> _EXERCISE INPUT_:
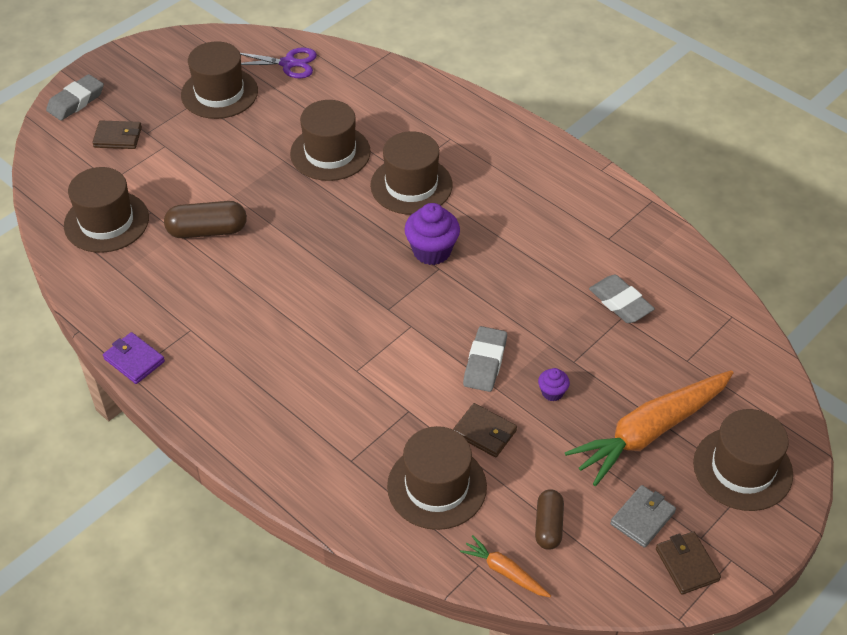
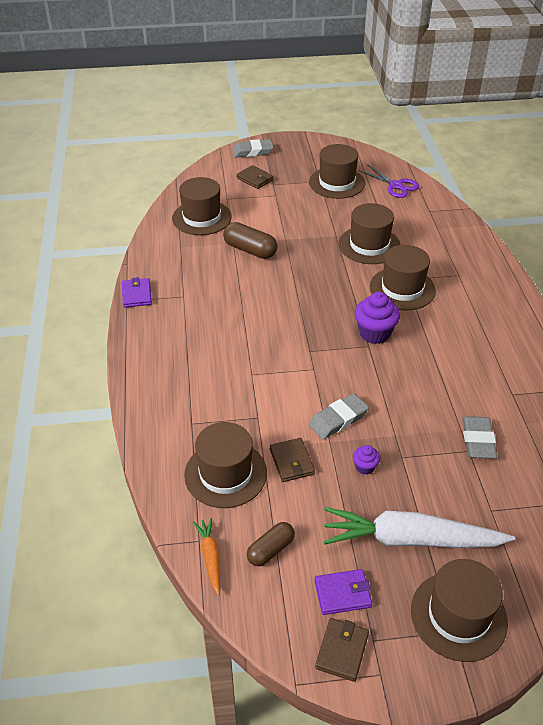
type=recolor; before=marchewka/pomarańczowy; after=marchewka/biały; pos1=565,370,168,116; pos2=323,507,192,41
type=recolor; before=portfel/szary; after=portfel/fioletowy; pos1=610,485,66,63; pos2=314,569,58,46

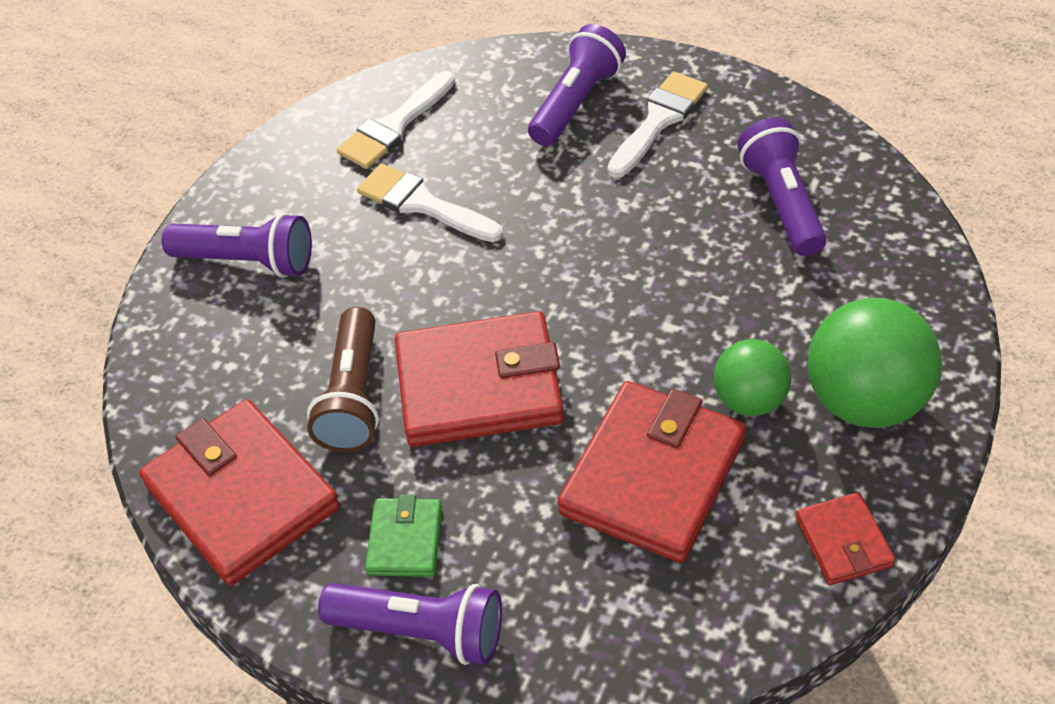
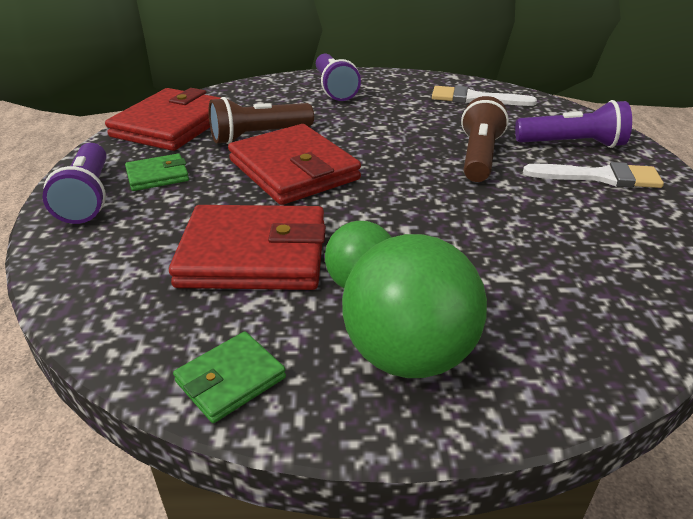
type=delete; before=pędzel/biały; pos1=357,163,146,79
type=delete; before=latarka/fioletowy; pos1=737,117,90,139
type=recolor; before=portfel/czerwony; after=portfel/zielony; pos1=796,492,99,93; pos2=173,331,113,92
type=insert; after=latarka/brązowy; pos2=461,96,48,86

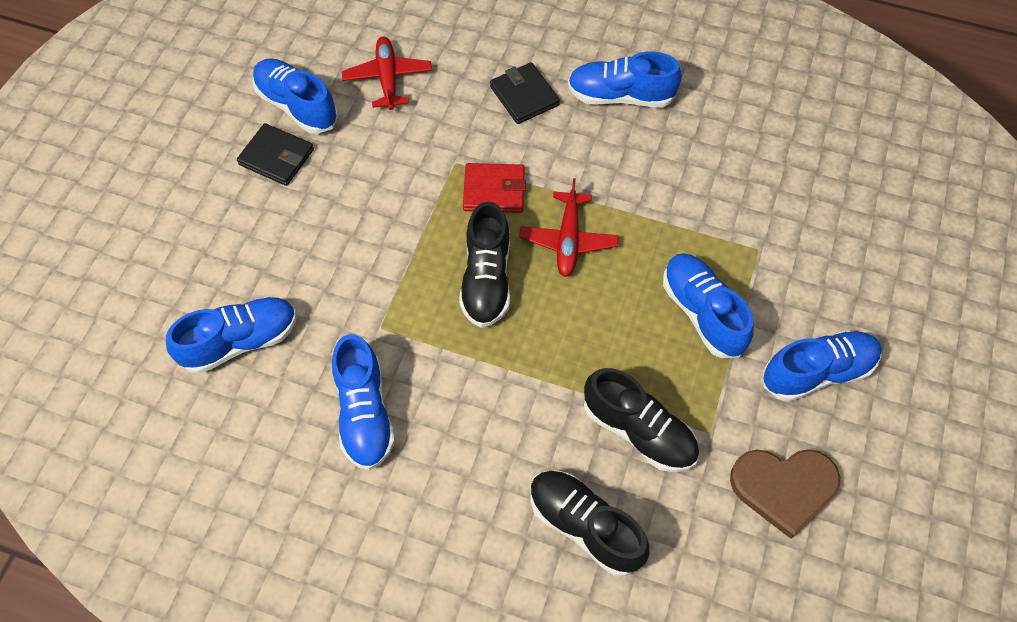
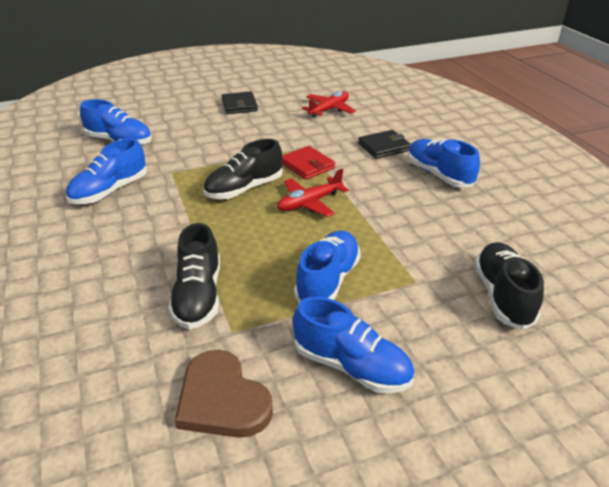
type=delete; before=but/niebieski; pos1=252,58,86,76
type=rotate; before=portfel/czarny; pos1=490,62,70,62; pos2=358,130,53,29; turn=45
type=move; before=but/czarny; pos1=530,471,119,105; pos2=474,242,70,88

> _EXERCISE AIM_: Return the records above exactly, without the pictures.

> _RESULT OF THIS TASK_:
type=recolor; before=marchewka/pomarańczowy; after=marchewka/biały; pos1=565,370,168,116; pos2=323,507,192,41
type=recolor; before=portfel/szary; after=portfel/fioletowy; pos1=610,485,66,63; pos2=314,569,58,46

type=delete; before=pędzel/biały; pos1=357,163,146,79
type=delete; before=latarka/fioletowy; pos1=737,117,90,139
type=recolor; before=portfel/czerwony; after=portfel/zielony; pos1=796,492,99,93; pos2=173,331,113,92
type=insert; after=latarka/brązowy; pos2=461,96,48,86

type=delete; before=but/niebieski; pos1=252,58,86,76
type=rotate; before=portfel/czarny; pos1=490,62,70,62; pos2=358,130,53,29; turn=45
type=move; before=but/czarny; pos1=530,471,119,105; pos2=474,242,70,88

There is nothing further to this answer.